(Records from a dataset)

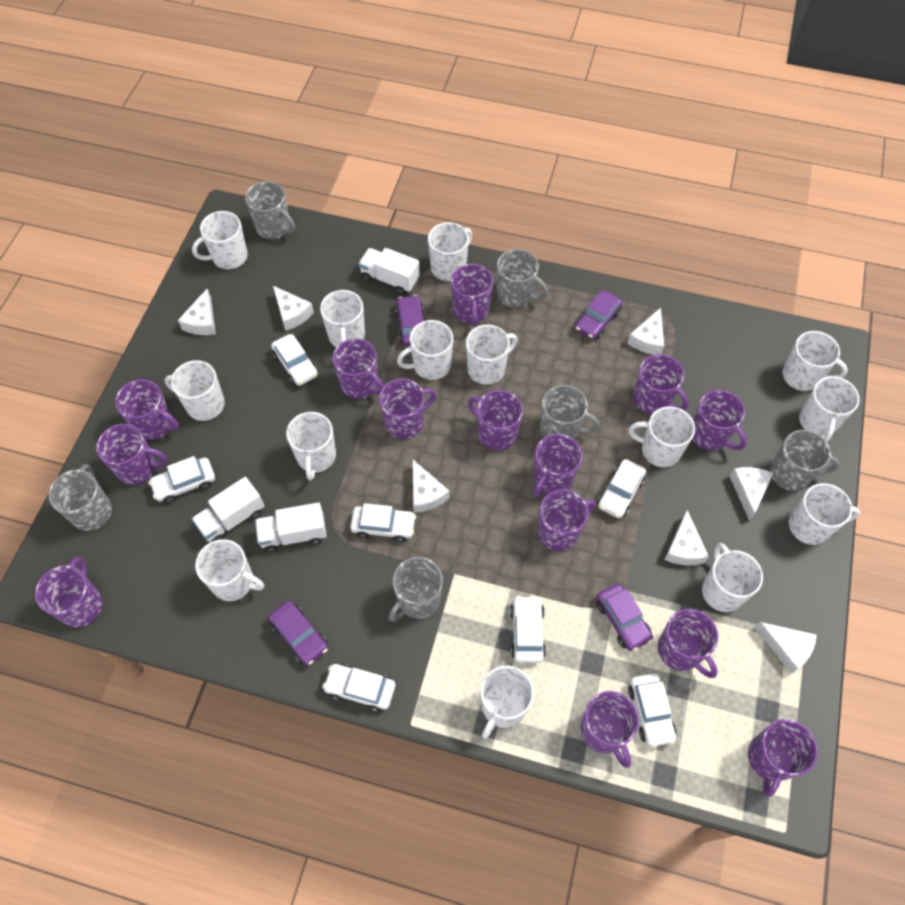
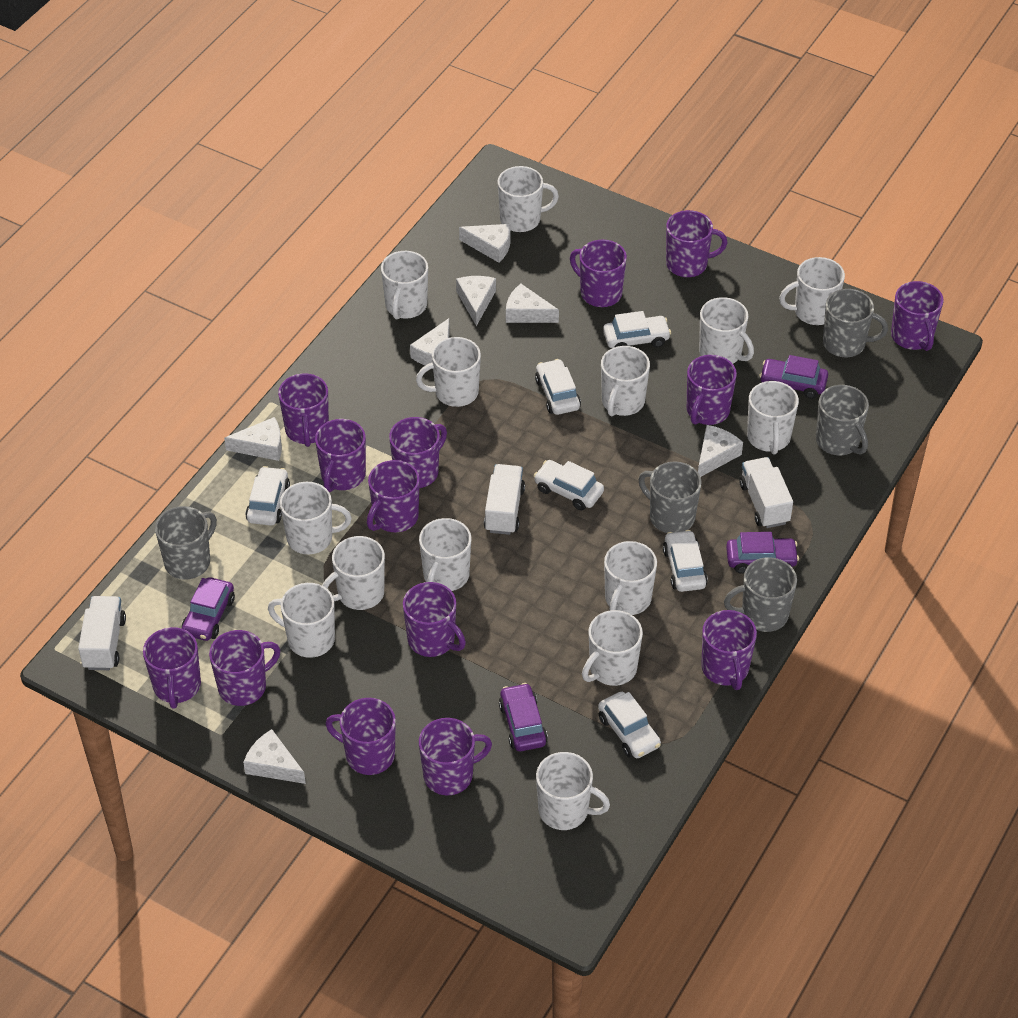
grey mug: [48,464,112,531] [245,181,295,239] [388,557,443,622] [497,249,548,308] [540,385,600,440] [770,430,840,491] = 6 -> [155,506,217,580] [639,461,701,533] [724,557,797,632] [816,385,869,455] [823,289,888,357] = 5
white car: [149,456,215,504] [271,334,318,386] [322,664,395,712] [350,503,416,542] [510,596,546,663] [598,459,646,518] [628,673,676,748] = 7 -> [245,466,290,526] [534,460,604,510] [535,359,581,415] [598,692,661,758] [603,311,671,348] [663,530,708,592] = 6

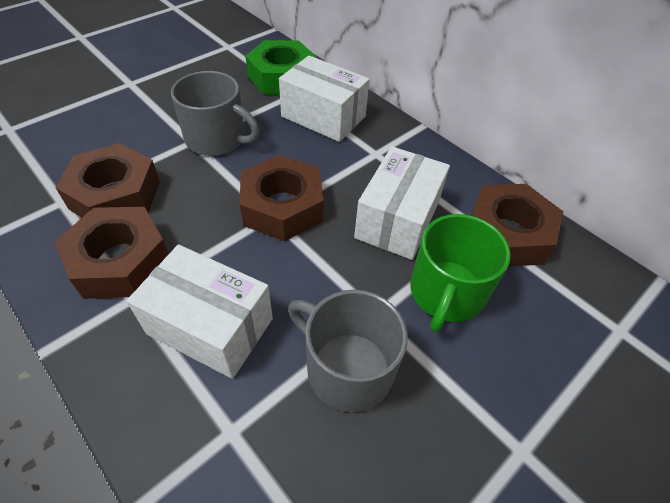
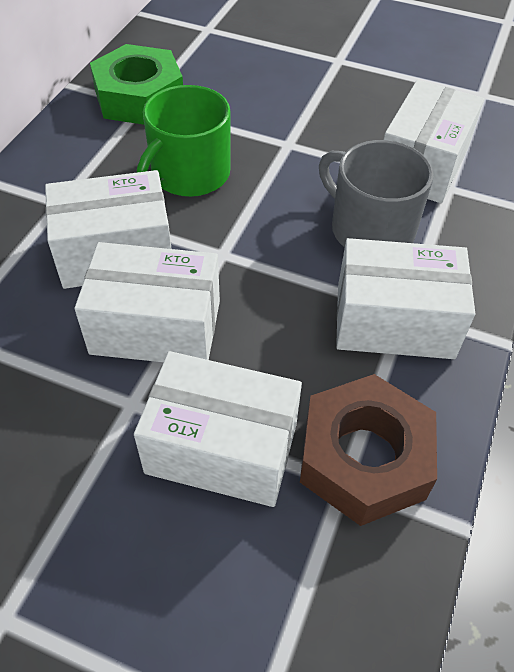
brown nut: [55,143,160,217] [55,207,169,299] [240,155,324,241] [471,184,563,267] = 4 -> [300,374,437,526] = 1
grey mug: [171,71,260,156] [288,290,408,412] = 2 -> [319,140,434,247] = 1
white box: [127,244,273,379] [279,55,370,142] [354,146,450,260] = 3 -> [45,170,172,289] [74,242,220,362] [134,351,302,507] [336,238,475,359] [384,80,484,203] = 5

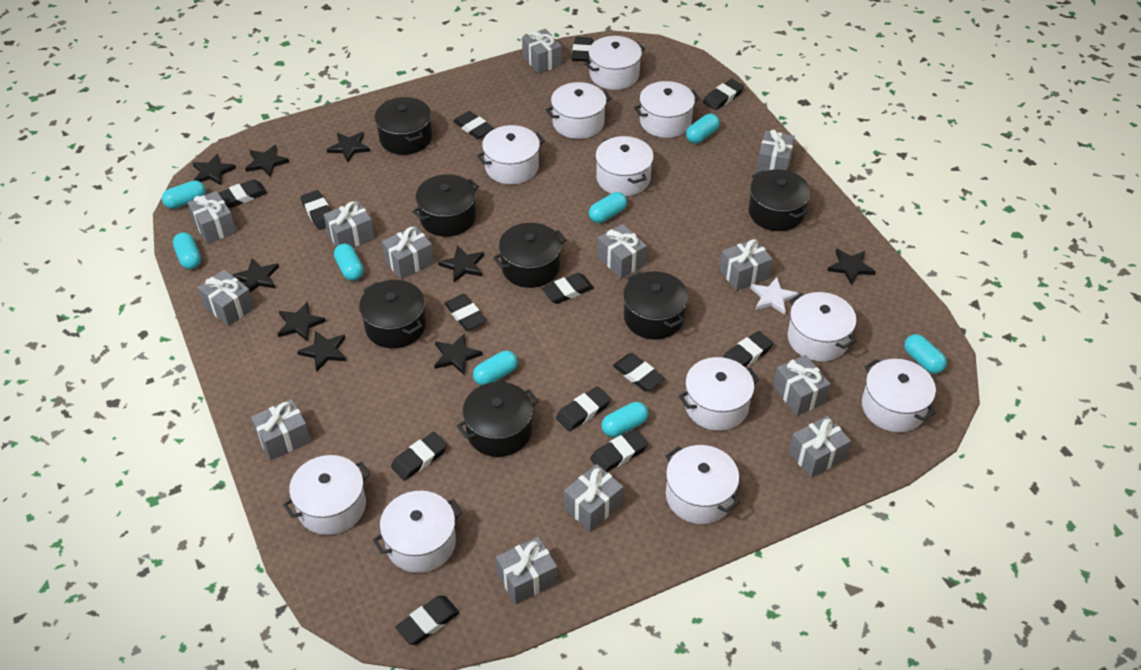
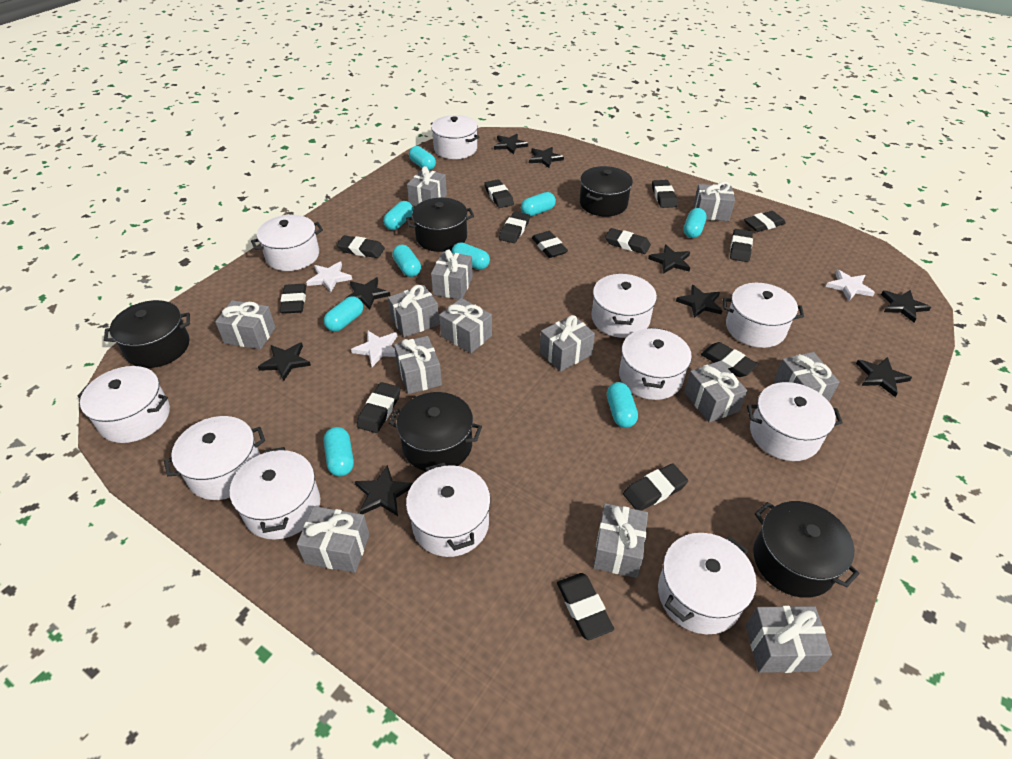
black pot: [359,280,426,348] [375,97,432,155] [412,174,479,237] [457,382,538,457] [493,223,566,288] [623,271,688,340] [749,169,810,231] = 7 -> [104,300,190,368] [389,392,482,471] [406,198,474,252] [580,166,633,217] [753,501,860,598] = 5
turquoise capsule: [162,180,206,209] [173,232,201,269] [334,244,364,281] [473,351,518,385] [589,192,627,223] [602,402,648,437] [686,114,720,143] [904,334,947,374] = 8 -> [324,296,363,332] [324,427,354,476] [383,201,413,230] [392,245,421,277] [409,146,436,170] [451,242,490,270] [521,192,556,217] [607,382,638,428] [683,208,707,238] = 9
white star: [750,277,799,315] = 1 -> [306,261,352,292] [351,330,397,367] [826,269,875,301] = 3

- Task directions:
Each line carrying the string "grey" should be copied out from the entries.

- Solution for this exercise:
grey mug: [48,464,112,531] [245,181,295,239] [388,557,443,622] [497,249,548,308] [540,385,600,440] [770,430,840,491] = 6 -> [155,506,217,580] [639,461,701,533] [724,557,797,632] [816,385,869,455] [823,289,888,357] = 5
grey mug: [171,71,260,156] [288,290,408,412] = 2 -> [319,140,434,247] = 1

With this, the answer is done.